[Before and after images]
---+---
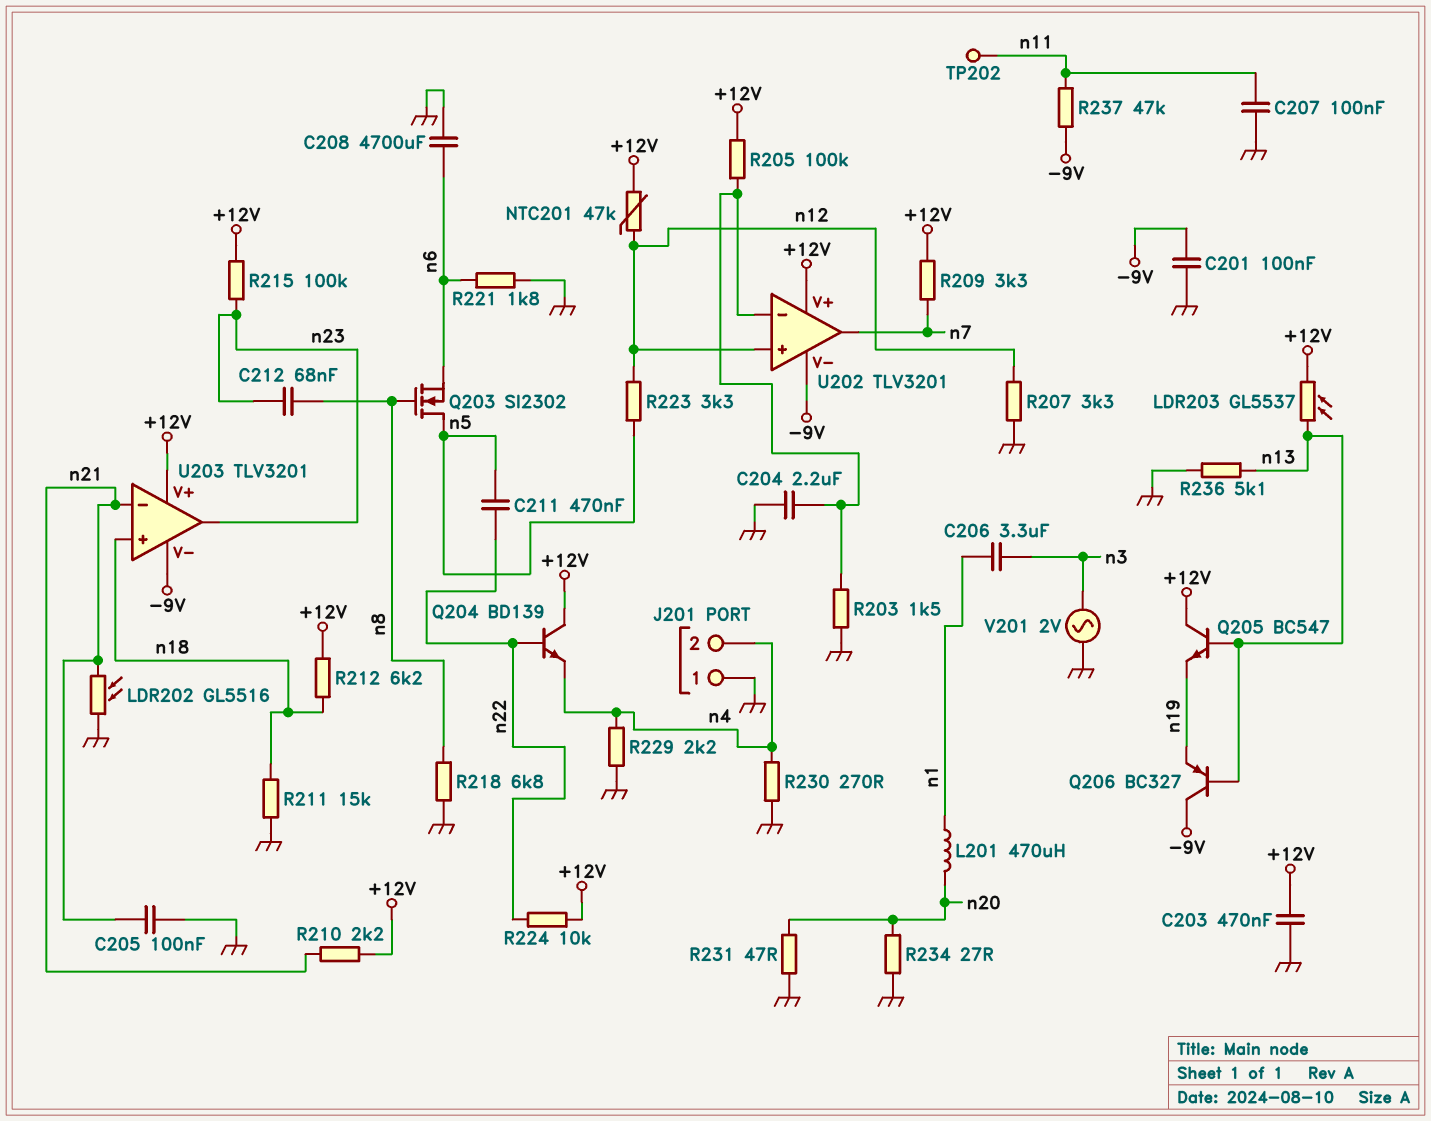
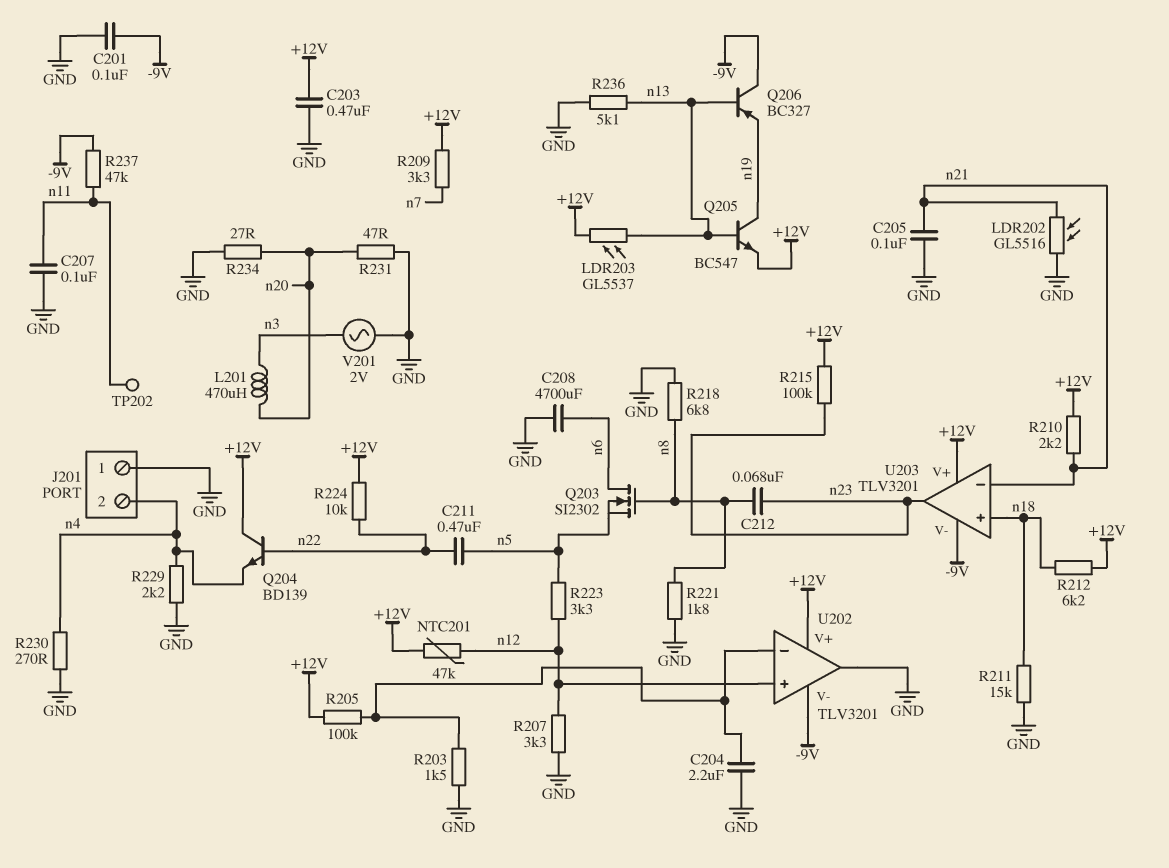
C206: 3.3uF (n1, n3) -> none
L201: 470uH (n1, n20) -> 470uH (n3, n20)
Q203: NMOS SI2302 (G n8, D n5, S n6) -> NMOS SI2302 (G n8, D n6, S n5)
Q205: NPN BC547 (B n13, C +12V, E n19) -> NPN BC547 (B n13, C n19, E +12V)
R221: 1.8k (GND, n6) -> 1.8k (GND, n8)
U202 pin out: n7 -> GND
---+---
> Exercise goal
Please transcribe all of the entries exactly and omit any picture they hold.

> Completed exercise
C206: 3.3uF (n1, n3) -> none
L201: 470uH (n1, n20) -> 470uH (n3, n20)
Q203: NMOS SI2302 (G n8, D n5, S n6) -> NMOS SI2302 (G n8, D n6, S n5)
Q205: NPN BC547 (B n13, C +12V, E n19) -> NPN BC547 (B n13, C n19, E +12V)
R221: 1.8k (GND, n6) -> 1.8k (GND, n8)
U202 pin out: n7 -> GND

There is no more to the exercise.